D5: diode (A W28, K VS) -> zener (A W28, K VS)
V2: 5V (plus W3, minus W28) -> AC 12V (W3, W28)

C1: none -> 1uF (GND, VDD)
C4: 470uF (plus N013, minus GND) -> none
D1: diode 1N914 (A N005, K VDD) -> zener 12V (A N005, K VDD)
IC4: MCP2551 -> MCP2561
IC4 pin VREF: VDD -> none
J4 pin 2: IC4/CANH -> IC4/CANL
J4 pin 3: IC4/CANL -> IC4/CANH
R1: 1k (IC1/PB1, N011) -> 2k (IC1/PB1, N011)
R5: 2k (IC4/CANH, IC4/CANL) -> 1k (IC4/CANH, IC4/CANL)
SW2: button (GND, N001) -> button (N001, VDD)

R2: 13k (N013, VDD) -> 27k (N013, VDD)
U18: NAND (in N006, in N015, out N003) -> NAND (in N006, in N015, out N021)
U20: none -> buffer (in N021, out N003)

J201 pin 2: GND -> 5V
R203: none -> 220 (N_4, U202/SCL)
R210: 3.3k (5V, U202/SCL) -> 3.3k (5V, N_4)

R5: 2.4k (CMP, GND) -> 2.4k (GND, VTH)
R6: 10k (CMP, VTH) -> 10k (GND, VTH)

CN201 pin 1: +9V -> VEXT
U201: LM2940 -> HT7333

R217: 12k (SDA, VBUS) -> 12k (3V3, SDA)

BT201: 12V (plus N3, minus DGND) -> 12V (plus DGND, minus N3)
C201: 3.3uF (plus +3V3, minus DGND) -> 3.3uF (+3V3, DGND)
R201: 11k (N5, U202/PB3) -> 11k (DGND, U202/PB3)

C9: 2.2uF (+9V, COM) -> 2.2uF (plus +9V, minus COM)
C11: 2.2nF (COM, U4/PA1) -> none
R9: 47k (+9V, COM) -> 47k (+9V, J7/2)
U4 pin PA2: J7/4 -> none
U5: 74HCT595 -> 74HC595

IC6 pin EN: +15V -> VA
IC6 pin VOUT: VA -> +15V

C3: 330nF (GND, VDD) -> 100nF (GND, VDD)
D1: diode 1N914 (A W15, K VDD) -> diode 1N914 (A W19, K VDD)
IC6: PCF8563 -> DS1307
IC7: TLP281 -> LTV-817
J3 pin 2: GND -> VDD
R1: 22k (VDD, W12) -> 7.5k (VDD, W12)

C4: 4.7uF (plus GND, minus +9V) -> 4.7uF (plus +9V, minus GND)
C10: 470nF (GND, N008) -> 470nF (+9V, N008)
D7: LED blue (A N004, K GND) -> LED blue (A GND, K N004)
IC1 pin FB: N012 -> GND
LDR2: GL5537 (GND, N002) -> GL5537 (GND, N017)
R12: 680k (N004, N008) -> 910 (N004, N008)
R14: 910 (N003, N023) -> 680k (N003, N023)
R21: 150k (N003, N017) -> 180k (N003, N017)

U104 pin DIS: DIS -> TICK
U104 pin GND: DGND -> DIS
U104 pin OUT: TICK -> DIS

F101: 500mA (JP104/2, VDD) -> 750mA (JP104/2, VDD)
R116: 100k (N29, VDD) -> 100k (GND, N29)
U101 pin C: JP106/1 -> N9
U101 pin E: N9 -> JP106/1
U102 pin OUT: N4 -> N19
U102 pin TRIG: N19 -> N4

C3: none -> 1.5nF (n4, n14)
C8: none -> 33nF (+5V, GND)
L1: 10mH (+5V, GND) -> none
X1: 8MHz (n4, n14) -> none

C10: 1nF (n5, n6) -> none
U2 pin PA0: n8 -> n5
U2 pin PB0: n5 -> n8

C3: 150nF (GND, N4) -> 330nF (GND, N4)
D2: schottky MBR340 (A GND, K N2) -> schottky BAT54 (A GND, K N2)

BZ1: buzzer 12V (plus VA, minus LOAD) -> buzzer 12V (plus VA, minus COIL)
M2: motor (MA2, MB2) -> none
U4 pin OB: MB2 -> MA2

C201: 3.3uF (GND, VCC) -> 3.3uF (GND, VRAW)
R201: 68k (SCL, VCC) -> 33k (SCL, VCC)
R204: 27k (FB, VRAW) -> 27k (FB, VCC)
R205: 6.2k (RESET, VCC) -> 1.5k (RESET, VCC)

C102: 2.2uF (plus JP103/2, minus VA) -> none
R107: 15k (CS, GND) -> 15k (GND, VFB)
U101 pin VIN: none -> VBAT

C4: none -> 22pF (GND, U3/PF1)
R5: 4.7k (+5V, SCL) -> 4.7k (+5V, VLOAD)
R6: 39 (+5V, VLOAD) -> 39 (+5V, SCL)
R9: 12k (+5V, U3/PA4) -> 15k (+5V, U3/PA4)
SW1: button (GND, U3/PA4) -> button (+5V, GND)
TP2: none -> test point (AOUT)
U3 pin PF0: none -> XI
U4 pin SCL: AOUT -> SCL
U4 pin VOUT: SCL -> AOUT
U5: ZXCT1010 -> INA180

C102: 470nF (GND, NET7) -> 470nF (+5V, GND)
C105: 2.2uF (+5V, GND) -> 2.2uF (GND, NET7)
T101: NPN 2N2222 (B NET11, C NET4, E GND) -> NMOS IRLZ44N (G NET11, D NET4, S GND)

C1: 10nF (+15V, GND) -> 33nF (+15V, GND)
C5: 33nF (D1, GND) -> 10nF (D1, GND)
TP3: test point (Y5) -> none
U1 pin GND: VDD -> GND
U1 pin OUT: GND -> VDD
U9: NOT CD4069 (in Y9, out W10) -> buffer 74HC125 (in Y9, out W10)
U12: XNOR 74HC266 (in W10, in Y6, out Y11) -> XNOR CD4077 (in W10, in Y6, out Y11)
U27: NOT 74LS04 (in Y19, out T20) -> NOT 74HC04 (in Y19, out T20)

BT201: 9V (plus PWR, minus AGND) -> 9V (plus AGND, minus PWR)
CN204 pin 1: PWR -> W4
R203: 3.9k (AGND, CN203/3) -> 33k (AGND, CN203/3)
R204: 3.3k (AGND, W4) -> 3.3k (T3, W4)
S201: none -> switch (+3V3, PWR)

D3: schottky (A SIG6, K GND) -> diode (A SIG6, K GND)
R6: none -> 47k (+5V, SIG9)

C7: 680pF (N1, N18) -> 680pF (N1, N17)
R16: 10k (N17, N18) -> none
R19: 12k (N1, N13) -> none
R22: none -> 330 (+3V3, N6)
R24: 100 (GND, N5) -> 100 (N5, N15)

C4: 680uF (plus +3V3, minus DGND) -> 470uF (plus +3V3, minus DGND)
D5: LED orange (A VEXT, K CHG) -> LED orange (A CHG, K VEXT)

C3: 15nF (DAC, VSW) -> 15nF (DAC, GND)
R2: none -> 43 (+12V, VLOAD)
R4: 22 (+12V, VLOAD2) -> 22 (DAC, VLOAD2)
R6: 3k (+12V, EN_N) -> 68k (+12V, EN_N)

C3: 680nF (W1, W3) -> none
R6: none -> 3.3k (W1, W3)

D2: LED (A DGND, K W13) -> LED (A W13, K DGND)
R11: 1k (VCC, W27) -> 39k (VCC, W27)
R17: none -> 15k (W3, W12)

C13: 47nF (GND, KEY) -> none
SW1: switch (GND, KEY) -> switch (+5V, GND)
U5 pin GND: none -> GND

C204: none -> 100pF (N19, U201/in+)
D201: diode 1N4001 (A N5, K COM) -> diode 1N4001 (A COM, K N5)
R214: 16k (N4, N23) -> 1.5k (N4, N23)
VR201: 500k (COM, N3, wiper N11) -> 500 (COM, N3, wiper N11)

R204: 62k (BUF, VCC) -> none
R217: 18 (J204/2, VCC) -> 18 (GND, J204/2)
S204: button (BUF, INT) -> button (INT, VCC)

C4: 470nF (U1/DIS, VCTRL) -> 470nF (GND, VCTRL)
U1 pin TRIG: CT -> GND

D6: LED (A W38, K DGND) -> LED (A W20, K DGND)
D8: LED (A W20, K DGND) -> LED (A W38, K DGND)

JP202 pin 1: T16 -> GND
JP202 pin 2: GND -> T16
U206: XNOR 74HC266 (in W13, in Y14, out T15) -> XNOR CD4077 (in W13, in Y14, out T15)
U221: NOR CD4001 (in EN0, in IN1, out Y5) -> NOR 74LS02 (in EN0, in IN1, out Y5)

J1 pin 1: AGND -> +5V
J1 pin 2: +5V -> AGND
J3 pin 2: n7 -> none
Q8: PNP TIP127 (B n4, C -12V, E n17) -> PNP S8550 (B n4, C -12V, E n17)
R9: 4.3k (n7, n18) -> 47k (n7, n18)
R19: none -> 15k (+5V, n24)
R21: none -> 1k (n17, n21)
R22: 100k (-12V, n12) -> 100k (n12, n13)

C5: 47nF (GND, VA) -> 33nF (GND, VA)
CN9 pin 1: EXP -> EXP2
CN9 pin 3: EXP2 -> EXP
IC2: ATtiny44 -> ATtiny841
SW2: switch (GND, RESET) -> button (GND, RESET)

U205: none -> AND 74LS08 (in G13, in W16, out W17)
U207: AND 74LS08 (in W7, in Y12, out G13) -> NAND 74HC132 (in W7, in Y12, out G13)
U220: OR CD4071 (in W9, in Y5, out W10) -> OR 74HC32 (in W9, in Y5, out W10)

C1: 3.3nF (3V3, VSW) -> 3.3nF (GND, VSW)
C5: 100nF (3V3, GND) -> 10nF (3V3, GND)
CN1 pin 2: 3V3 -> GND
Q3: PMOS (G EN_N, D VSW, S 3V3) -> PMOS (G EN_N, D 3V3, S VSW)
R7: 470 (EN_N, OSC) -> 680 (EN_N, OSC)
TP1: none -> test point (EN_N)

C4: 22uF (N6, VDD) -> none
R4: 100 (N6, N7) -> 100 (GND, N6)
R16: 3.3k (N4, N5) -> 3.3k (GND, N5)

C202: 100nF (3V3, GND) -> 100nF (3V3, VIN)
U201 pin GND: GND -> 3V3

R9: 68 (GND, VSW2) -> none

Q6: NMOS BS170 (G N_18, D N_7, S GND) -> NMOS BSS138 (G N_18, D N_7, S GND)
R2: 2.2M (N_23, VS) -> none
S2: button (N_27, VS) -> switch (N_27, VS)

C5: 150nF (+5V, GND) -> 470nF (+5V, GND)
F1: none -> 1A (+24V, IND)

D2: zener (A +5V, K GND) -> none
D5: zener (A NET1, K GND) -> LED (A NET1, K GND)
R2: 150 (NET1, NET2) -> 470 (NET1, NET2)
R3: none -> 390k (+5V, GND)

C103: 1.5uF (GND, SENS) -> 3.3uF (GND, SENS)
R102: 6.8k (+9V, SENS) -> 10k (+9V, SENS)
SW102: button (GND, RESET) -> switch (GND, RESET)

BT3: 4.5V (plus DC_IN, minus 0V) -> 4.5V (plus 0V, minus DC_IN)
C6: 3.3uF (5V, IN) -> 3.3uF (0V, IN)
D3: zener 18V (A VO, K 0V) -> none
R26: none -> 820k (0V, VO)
++++++++++++++++++++
Task to carry out - Would you report every line of the entries above containing the word "schottky"?

Written reply -
D2: schottky MBR340 (A GND, K N2) -> schottky BAT54 (A GND, K N2)
D3: schottky (A SIG6, K GND) -> diode (A SIG6, K GND)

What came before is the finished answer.